Every entry below must be transcribed word for word, and the images must be left out.

::: GIVEN INFORMATION

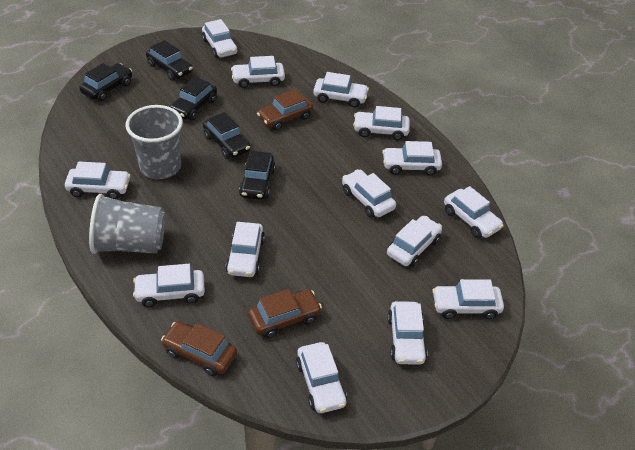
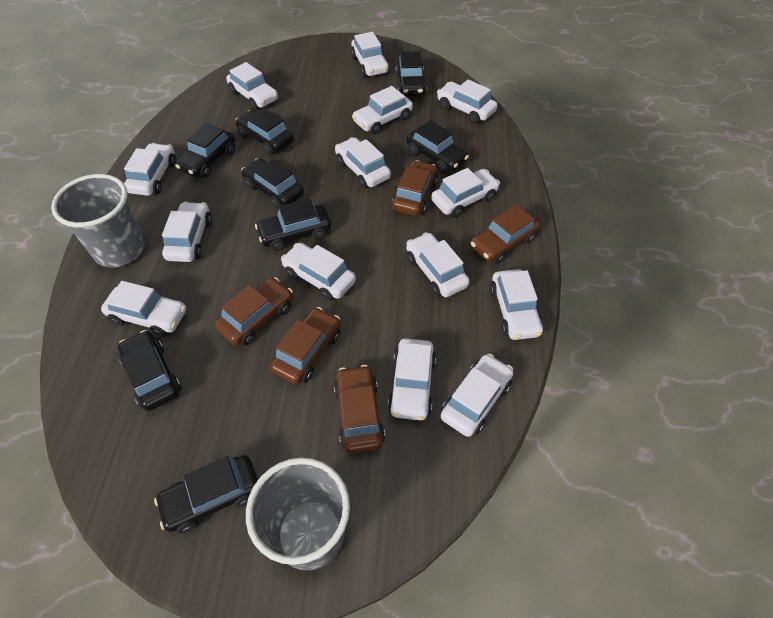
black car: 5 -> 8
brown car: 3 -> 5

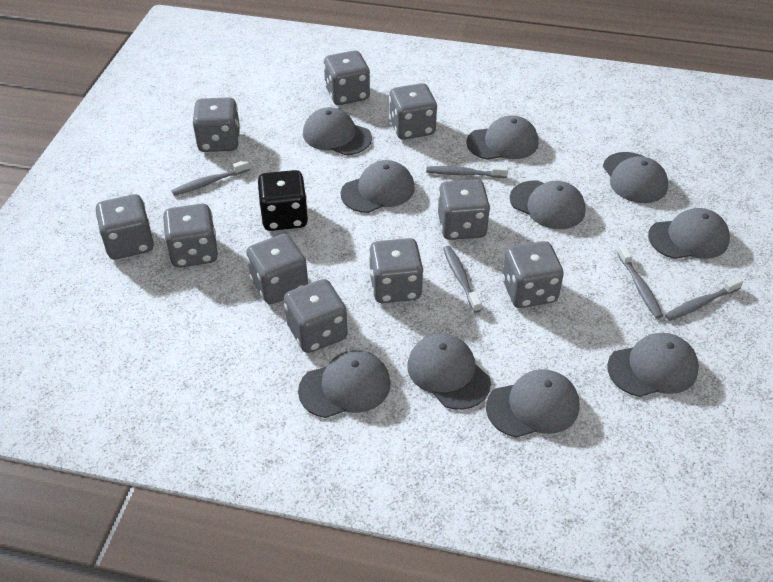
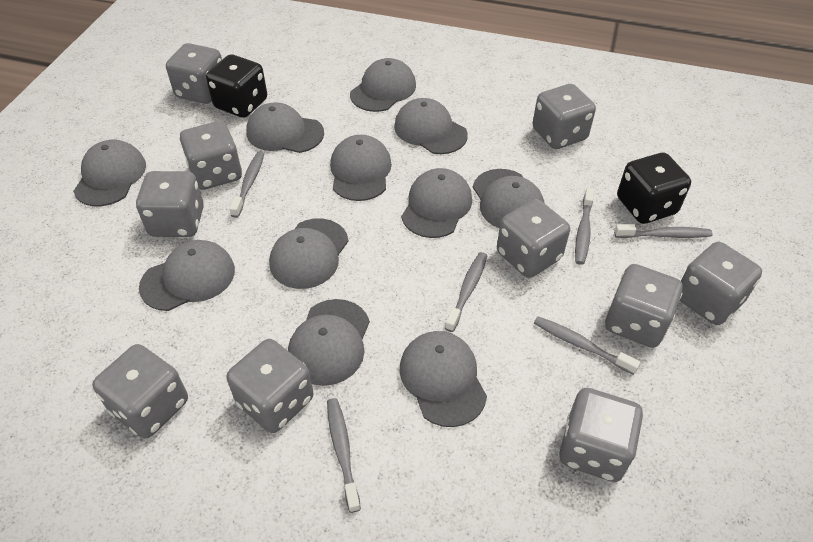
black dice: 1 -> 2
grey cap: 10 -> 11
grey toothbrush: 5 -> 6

::::::

YOUR RESPONSE:
black car: 5 -> 8
brown car: 3 -> 5

black dice: 1 -> 2
grey cap: 10 -> 11
grey toothbrush: 5 -> 6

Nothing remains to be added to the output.